## TASK DESCRIPTION
Copy exactly the lines of the material below that fall between the line with "gray hexagon: moved 15 px left, 51 px down" and the line with "yellow square at", both of those lines included; pictures stay out.

--- START ---

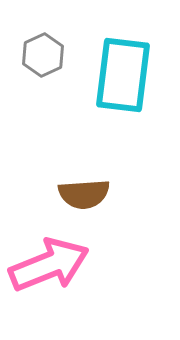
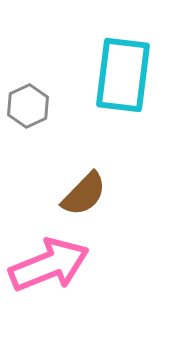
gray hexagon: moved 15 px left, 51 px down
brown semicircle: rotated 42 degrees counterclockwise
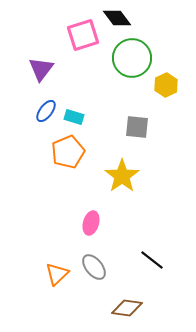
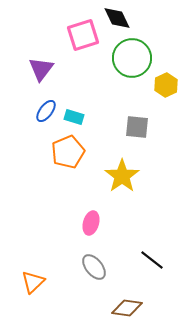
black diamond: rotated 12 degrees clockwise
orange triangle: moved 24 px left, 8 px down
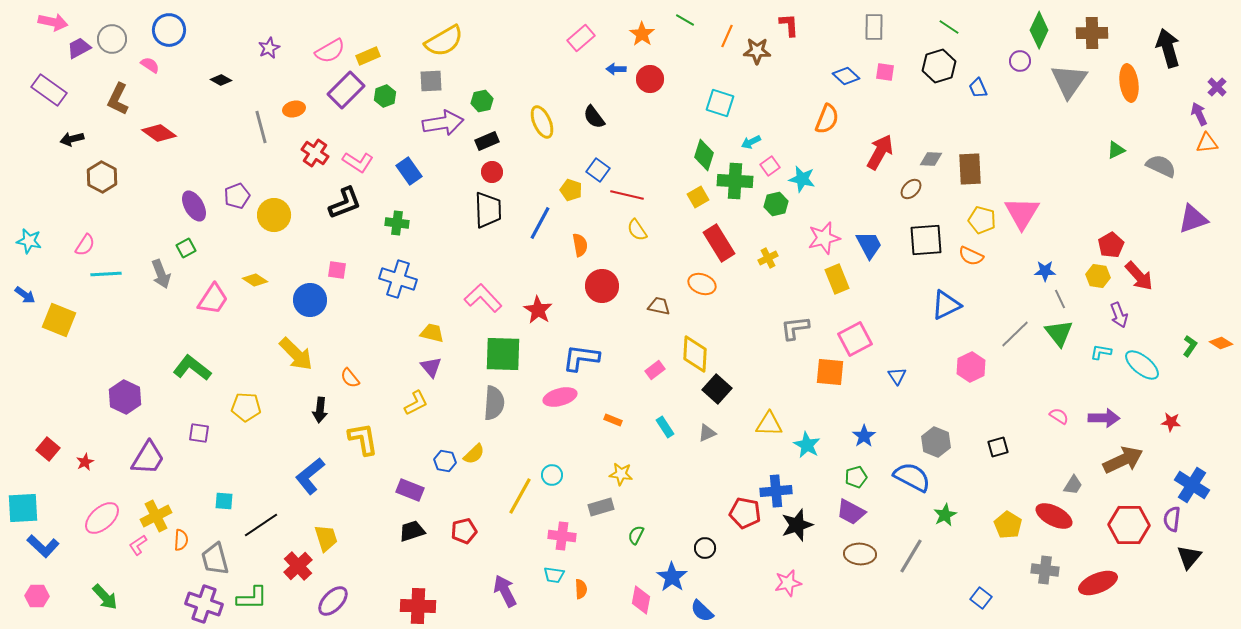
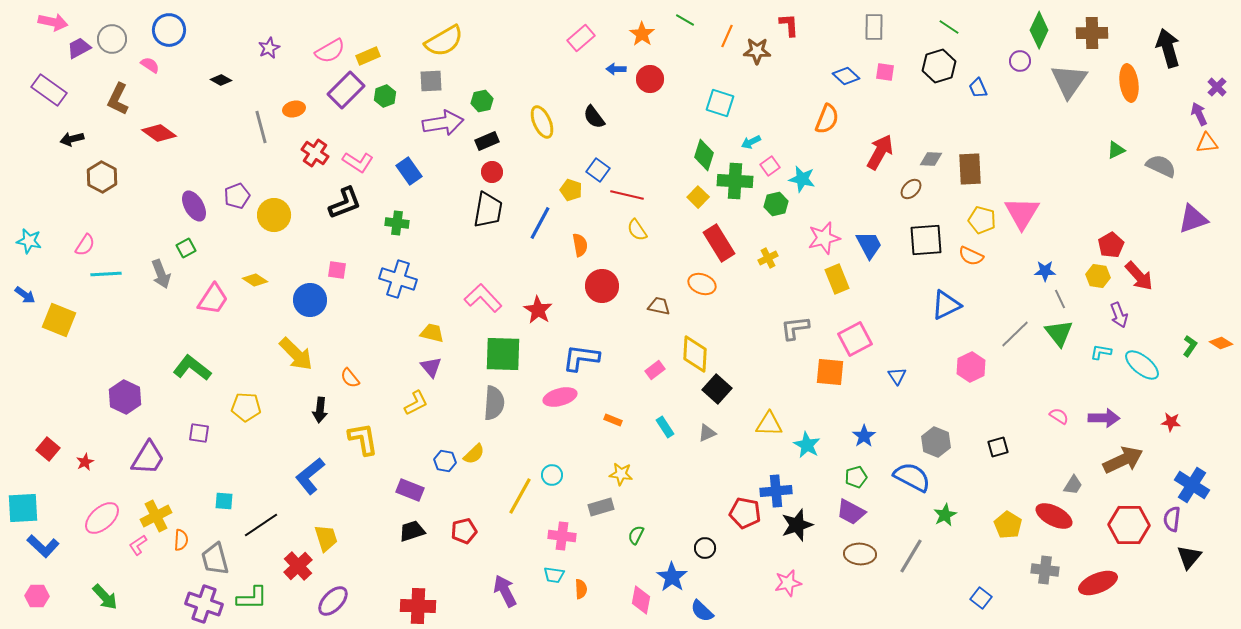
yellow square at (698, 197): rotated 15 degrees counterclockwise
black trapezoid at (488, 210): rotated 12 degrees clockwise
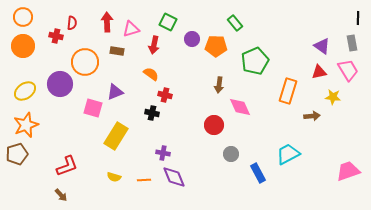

--- END ---
--- START ---

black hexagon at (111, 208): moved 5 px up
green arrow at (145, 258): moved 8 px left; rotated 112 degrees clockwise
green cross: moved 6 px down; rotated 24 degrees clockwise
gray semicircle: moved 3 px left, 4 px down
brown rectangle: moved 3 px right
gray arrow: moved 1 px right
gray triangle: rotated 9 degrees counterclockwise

--- END ---
--- START ---

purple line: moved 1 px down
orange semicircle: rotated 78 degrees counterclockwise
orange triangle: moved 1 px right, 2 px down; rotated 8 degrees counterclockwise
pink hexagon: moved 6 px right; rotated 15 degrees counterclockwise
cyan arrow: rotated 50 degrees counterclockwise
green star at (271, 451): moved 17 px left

--- END ---

## SOLVED EXERCISE
gray hexagon: moved 15 px left, 51 px down
brown semicircle: rotated 42 degrees counterclockwise
black diamond: rotated 12 degrees clockwise
orange triangle: moved 24 px left, 8 px down
yellow square at (698, 197): rotated 15 degrees counterclockwise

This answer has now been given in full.